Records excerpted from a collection
....................

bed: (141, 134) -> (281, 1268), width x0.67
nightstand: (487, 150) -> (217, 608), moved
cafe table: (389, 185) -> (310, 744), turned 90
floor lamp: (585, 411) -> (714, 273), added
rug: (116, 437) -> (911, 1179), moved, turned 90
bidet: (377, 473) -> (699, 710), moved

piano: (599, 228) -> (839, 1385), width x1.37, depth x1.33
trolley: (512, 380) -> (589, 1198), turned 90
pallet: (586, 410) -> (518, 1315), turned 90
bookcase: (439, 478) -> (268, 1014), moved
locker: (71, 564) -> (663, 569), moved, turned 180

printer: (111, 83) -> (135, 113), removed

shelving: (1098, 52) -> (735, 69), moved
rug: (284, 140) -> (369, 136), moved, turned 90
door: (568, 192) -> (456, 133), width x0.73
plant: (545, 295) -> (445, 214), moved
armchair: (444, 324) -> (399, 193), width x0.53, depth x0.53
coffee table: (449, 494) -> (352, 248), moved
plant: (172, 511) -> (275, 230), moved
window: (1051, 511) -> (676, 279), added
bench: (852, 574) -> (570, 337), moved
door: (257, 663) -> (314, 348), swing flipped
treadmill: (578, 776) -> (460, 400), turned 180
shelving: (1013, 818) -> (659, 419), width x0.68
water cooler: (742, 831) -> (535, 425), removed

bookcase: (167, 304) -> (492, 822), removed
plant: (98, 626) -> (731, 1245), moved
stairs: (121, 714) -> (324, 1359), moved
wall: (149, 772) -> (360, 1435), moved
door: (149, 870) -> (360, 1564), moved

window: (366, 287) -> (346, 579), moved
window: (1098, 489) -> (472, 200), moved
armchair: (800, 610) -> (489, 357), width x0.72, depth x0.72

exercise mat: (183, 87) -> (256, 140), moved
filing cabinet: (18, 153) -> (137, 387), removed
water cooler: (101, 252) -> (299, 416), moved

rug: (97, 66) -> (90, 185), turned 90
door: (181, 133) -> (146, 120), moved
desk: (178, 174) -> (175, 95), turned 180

....................

Instructions to follow:
Set down again, word for word, the stretch of records from the line with "rug: (284, 140)" to the line with "treadmill: (578, 776)", both of those lines included.

The answer:
rug: (284, 140) -> (369, 136), moved, turned 90
door: (568, 192) -> (456, 133), width x0.73
plant: (545, 295) -> (445, 214), moved
armchair: (444, 324) -> (399, 193), width x0.53, depth x0.53
coffee table: (449, 494) -> (352, 248), moved
plant: (172, 511) -> (275, 230), moved
window: (1051, 511) -> (676, 279), added
bench: (852, 574) -> (570, 337), moved
door: (257, 663) -> (314, 348), swing flipped
treadmill: (578, 776) -> (460, 400), turned 180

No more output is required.